## DATA PROVIDED
━━━

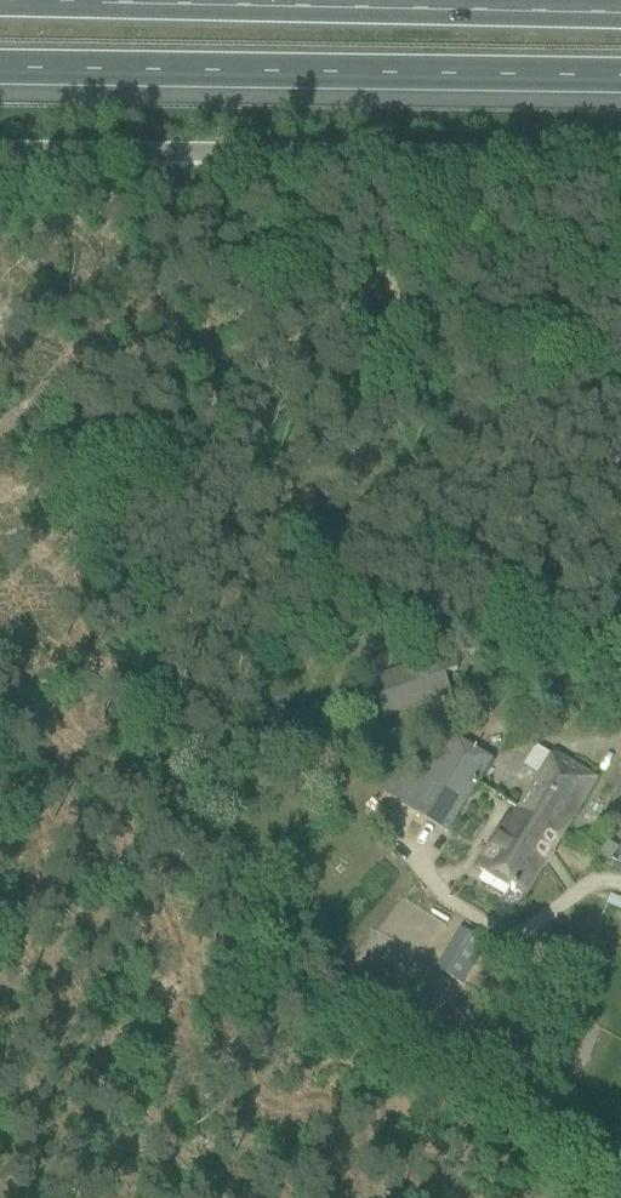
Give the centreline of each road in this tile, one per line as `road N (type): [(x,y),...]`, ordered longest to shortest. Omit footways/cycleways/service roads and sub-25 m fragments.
road 1 (unclassified): [(0,134),(620,149)]
road 2 (motorway): [(620,15),(0,0)]
road 3 (motorway): [(0,68),(620,76)]

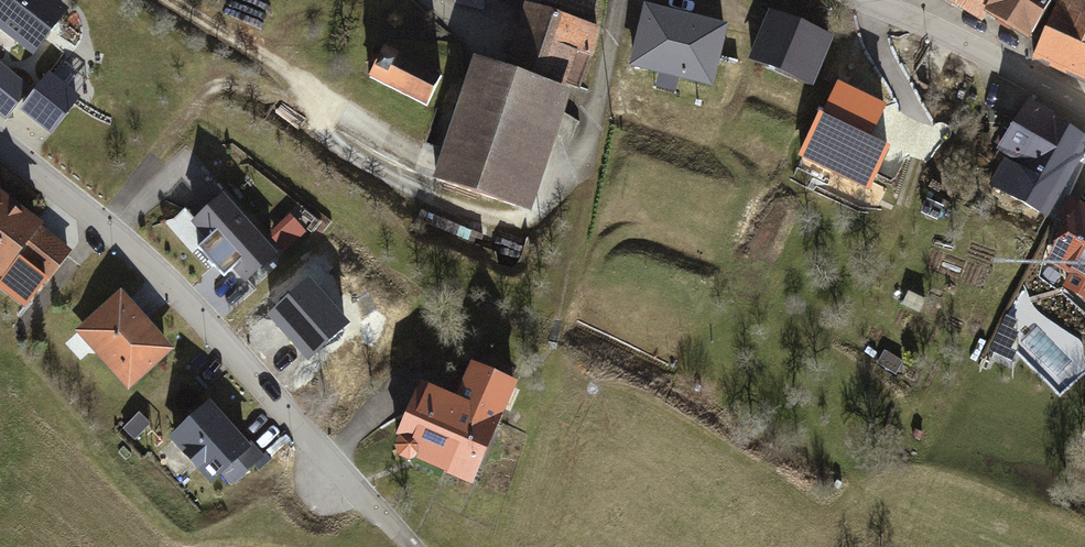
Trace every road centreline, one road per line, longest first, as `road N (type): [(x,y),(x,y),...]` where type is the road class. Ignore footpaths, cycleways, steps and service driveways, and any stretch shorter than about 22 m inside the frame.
road 1 (residential): [(0,140),(180,293),(340,471)]
road 2 (track): [(0,359),(107,224),(148,146),(189,103),(207,92),(230,98),(301,144)]
road 3 (residential): [(1084,114),(858,0)]

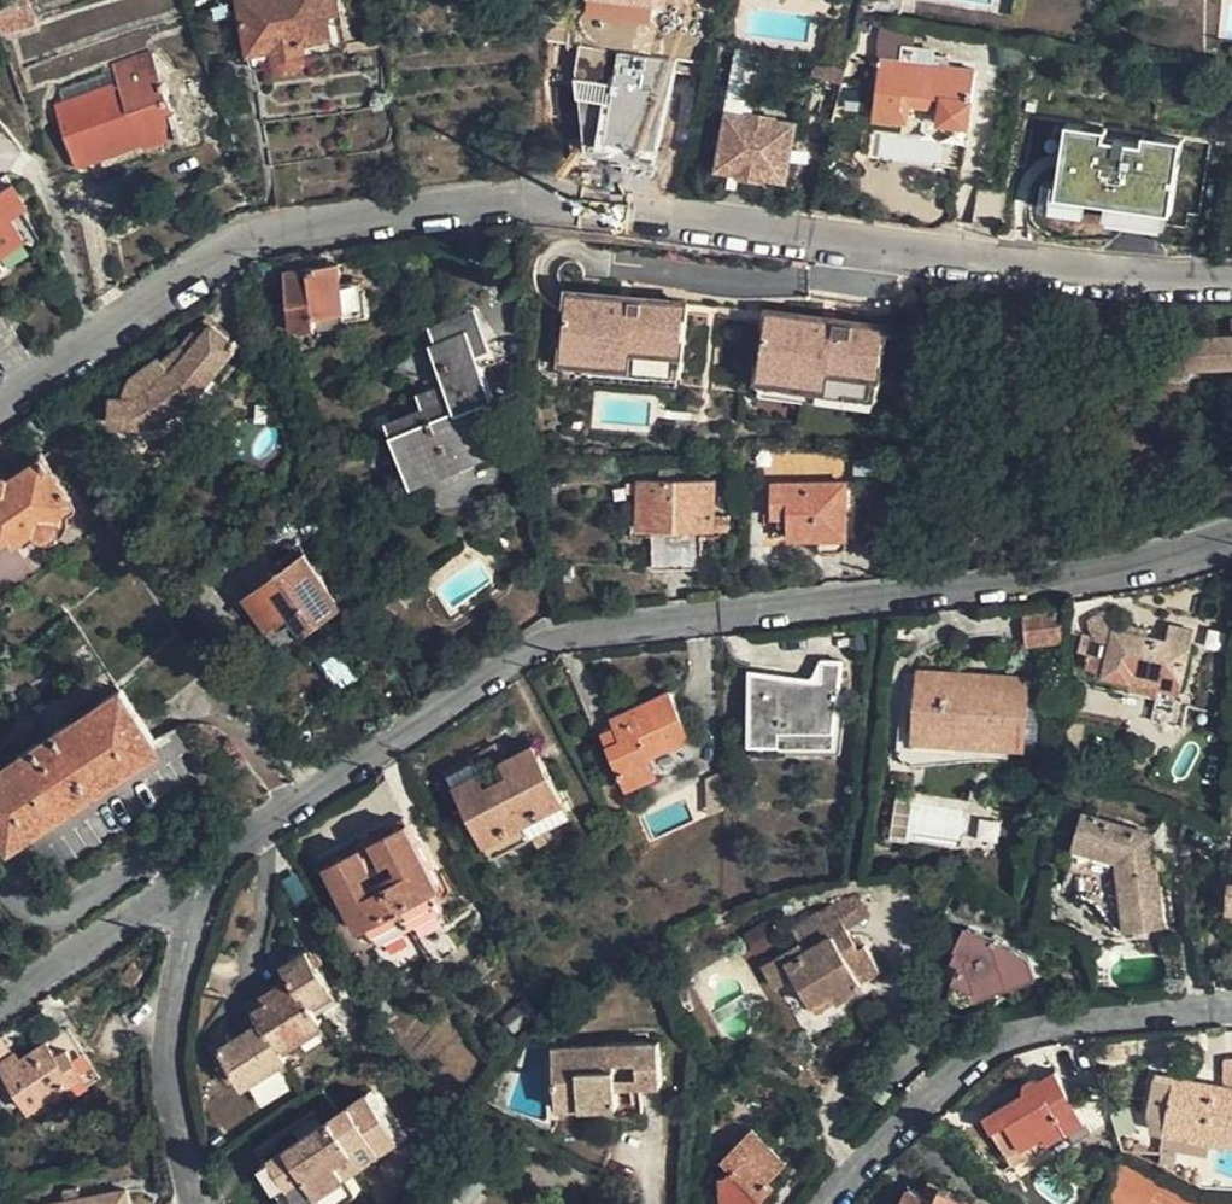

━━━

## PROBLEM DETAILS
For this exercise, transcribe the entries above exactly, without any pictures.

## YOUR RESPONSE
Give the centreline of each road in this tile, one per line as `road N (type): [(x,y),...]`, ordered longest to shortest. Omit footways/cycleways/service roads and sub-25 m fragments.
road 1 (unclassified): [(0,134),(620,149)]
road 2 (motorway): [(620,15),(0,0)]
road 3 (motorway): [(0,68),(620,76)]

Trace every road centreline, one road per line, longest first, as `road N (type): [(x,y),(x,y),...]` where type is the road class. Ignore footpaths, cycleways, steps and service driveways, and any stretch shorter than about 22 m inside the frame.
road 1 (residential): [(0,140),(180,293),(340,471)]
road 2 (track): [(0,359),(107,224),(148,146),(189,103),(207,92),(230,98),(301,144)]
road 3 (residential): [(1084,114),(858,0)]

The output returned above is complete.